BEGIN Records provided
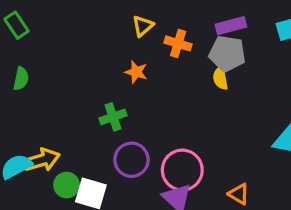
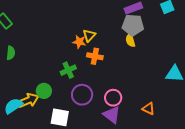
yellow triangle: (143, 26) -> (89, 35), moved
orange cross: (178, 43) -> (95, 56), moved
pink circle: (182, 170) -> (113, 98), size x0.7
green circle: (67, 185) -> (44, 91), moved

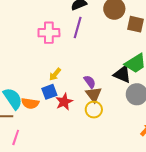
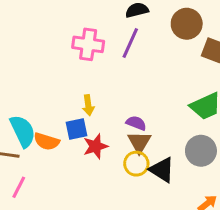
yellow arrow: (55, 74) -> (88, 105), turned -56
black triangle: (122, 74) -> (162, 170), moved
purple semicircle: (90, 82) -> (136, 123), turned -40

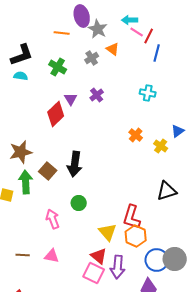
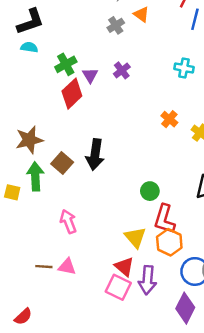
green cross: (58, 67) -> (66, 64), moved, turned 30
green circle: (79, 203) -> (150, 191), moved
brown line: (23, 255) -> (44, 267), moved

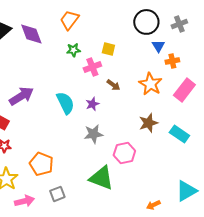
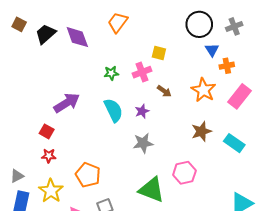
green star: (73, 50) -> (111, 73), moved
pink hexagon: (124, 153) -> (184, 173), moved

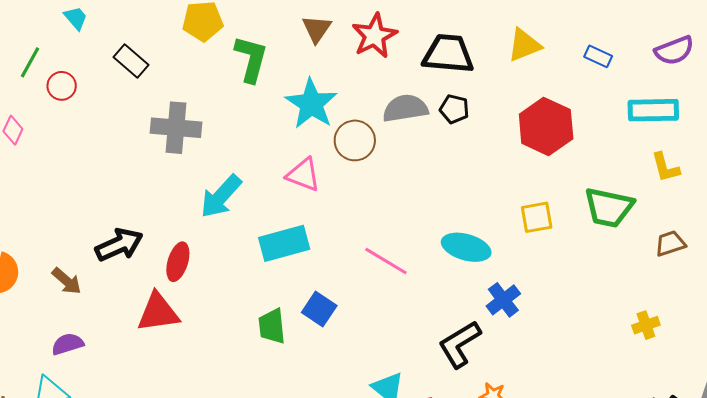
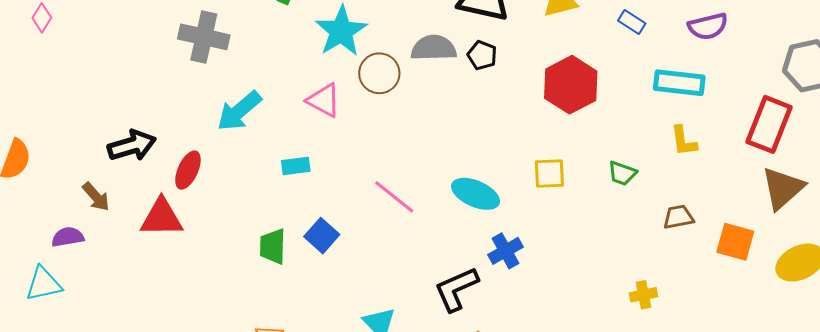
green trapezoid: (609, 207) -> (622, 173), size x0.6
cyan rectangle: (284, 243) -> (296, 166), size x0.6
brown arrow: (67, 281) -> (96, 197), moved

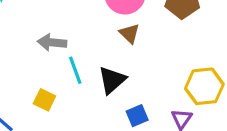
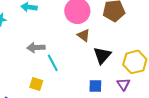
black triangle: (112, 80) -> (102, 55), moved
blue square: (137, 116) -> (95, 86), turned 32

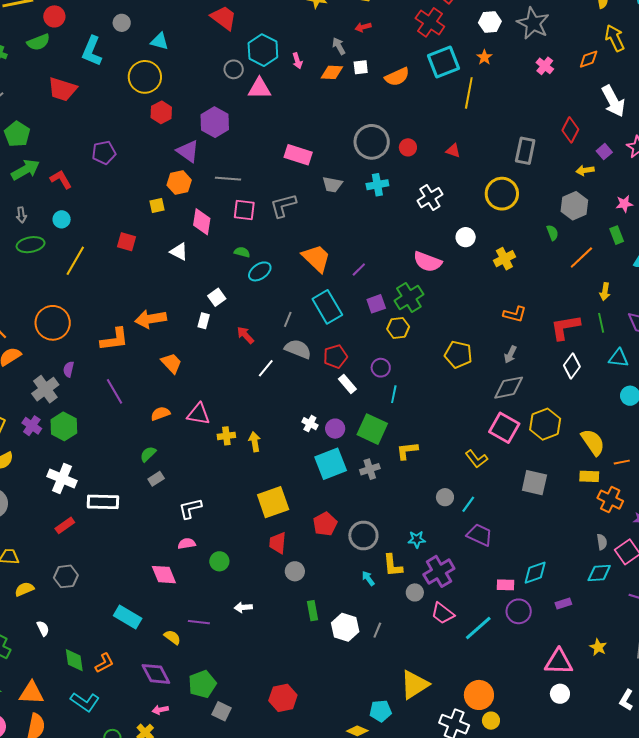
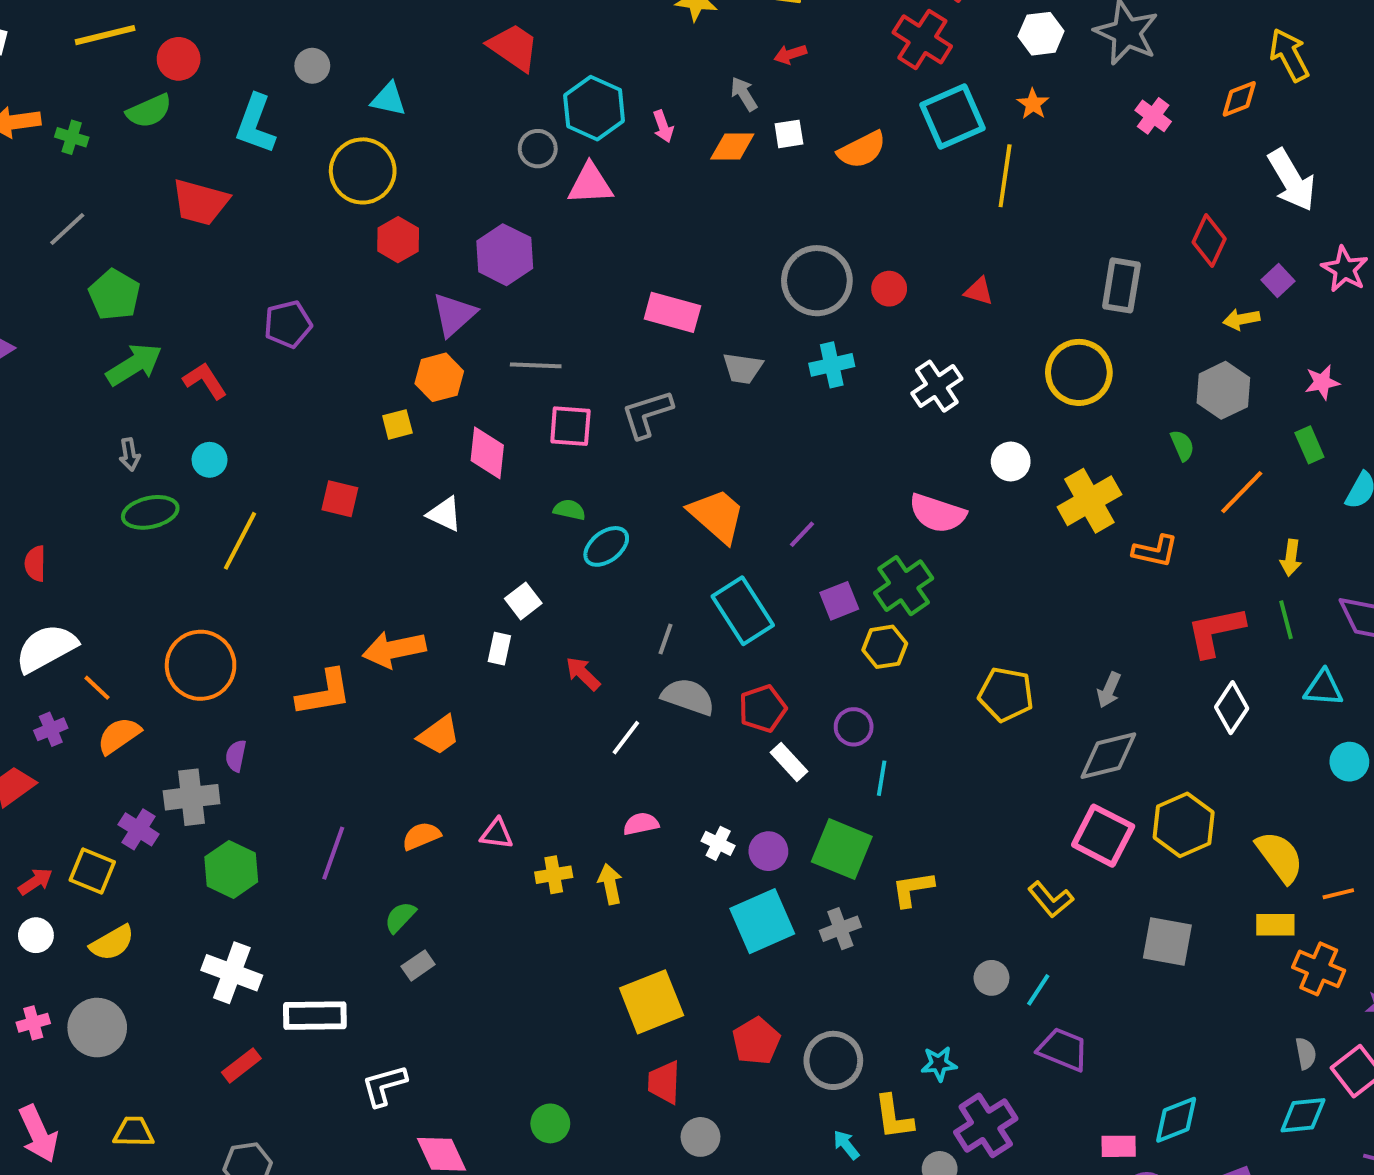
purple triangle: (188, 151) -> (454, 314), turned 45
yellow cross: (504, 259) -> (1089, 501), size x1.4
orange L-shape: (515, 314) -> (1155, 551), moved
orange trapezoid: (171, 363) -> (439, 735), turned 100
gray cross: (45, 389) -> (192, 797), turned 32
purple line: (114, 391) -> (333, 853), moved, turned 52
pink triangle: (198, 414) -> (497, 834), size x0.7
purple cross: (32, 426) -> (139, 829), moved
white L-shape: (190, 508) -> (384, 1085), moved
pink semicircle: (187, 544) -> (641, 824), moved

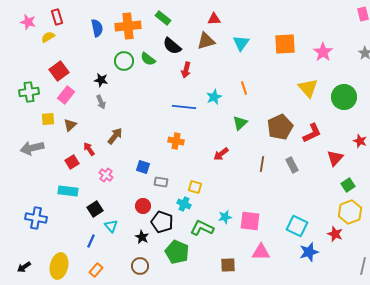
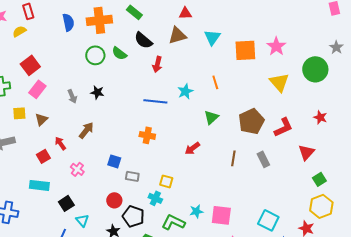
orange square: (285, 44) -> (245, 50), moved
pink star: (323, 52) -> (276, 46), moved
black star: (101, 80) -> (97, 92), moved
green circle: (344, 97) -> (315, 69), moved
red star: (360, 141) -> (320, 117), moved

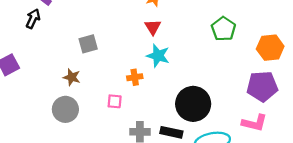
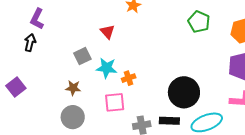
red triangle: (153, 27) -> (107, 32), moved
cyan star: (158, 56) -> (107, 68), moved
pink square: (115, 101) -> (115, 102), size x1.5

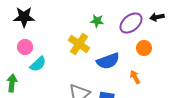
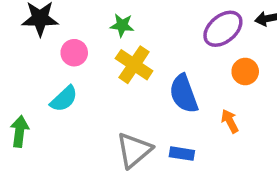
green star: (97, 21) -> (122, 25), moved
pink circle: (25, 47) -> (74, 53), moved
blue semicircle: (108, 61) -> (184, 94), turned 90

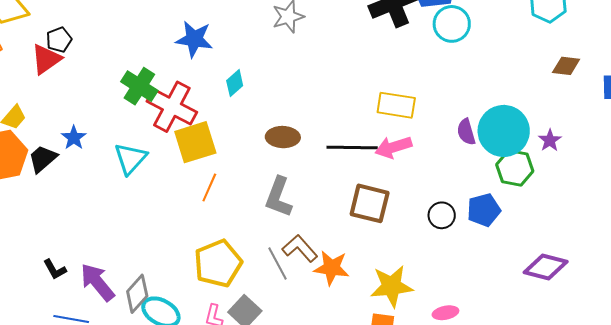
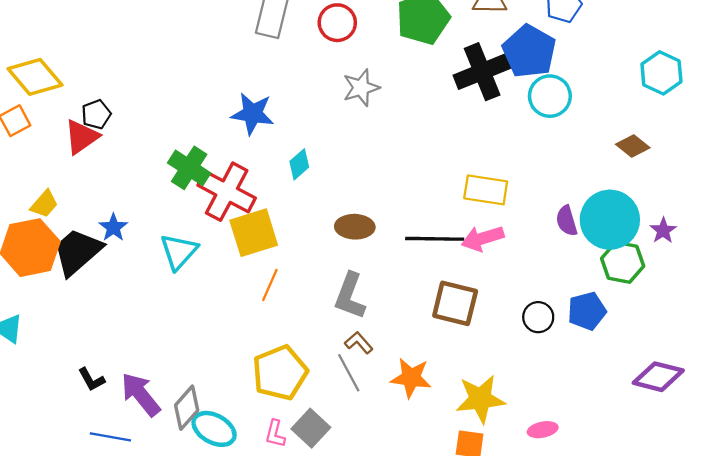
brown diamond: (566, 66) -> (633, 146), moved, turned 32
black trapezoid: (43, 159) -> (77, 252), size x1.5
brown L-shape: (300, 248) -> (359, 343), moved, size x0.7

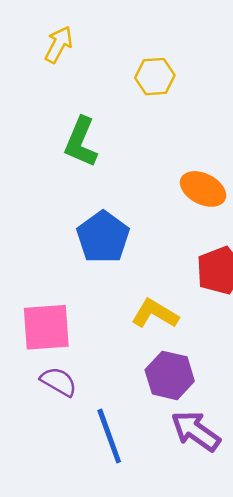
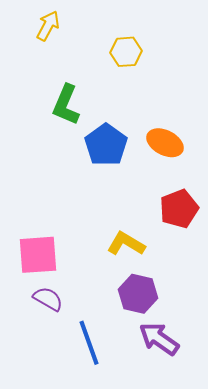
blue pentagon: (103, 237) -> (106, 145), moved

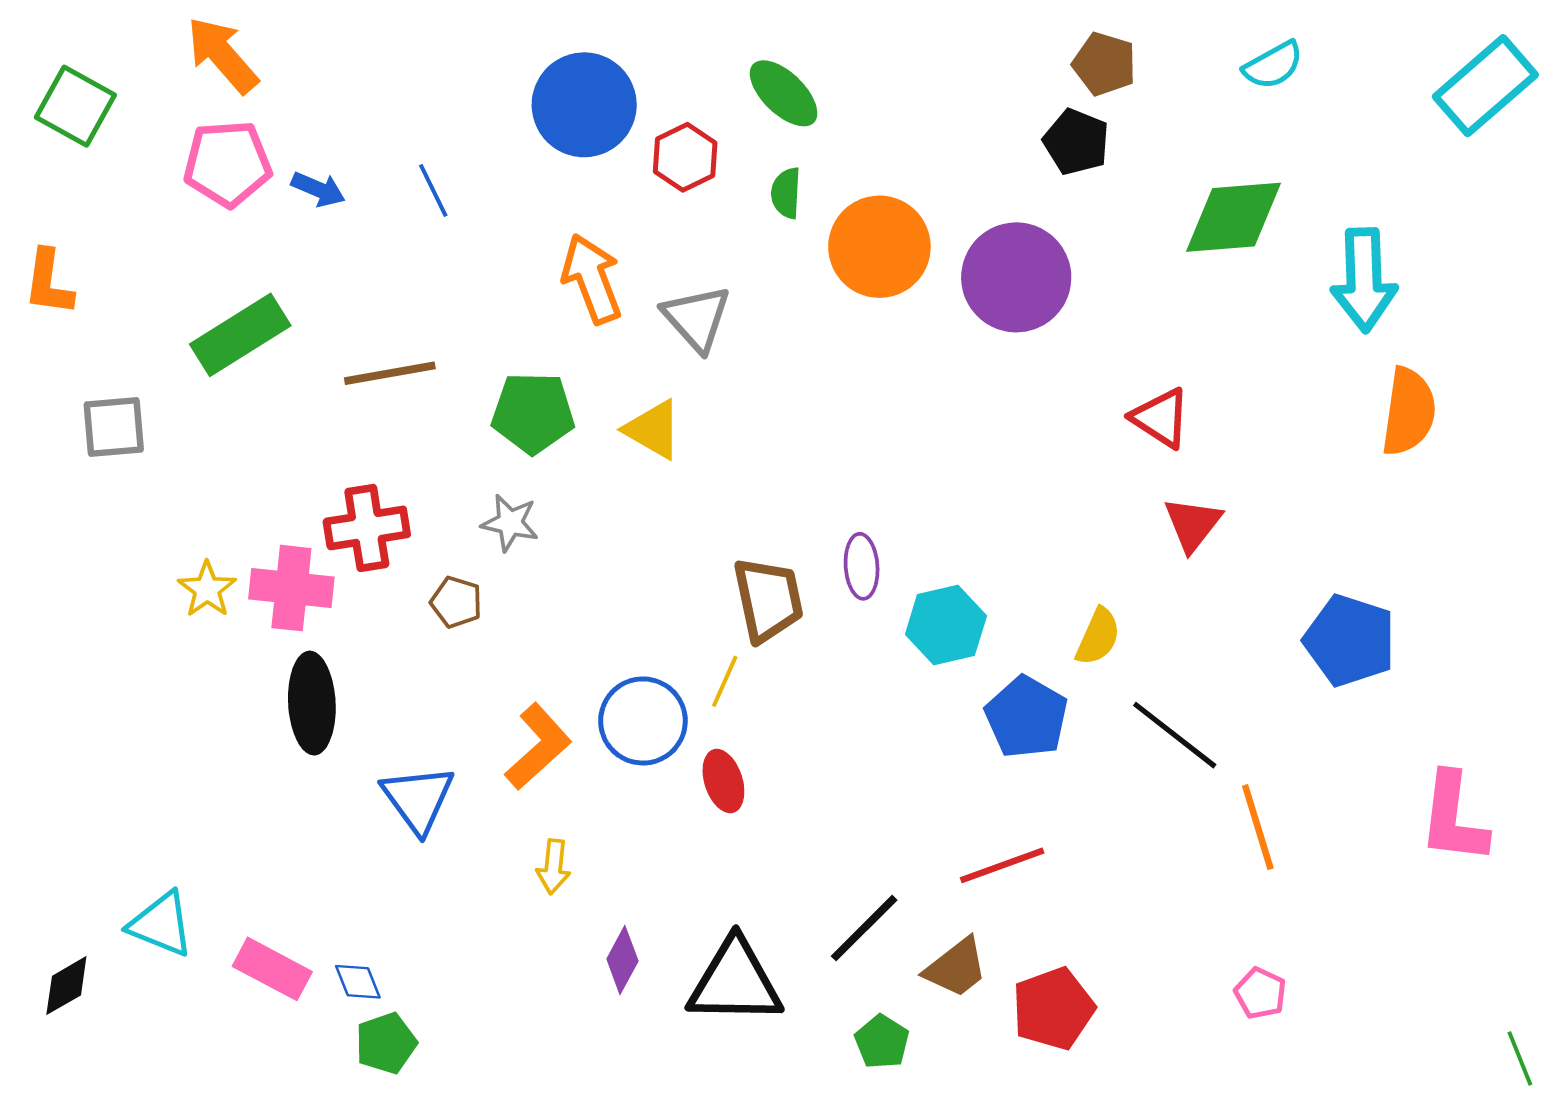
END Records provided
▸ Work to complete
Please report how many lines in the records above contain the word "star", and give nothing but the number.

▸ Completed exercise
6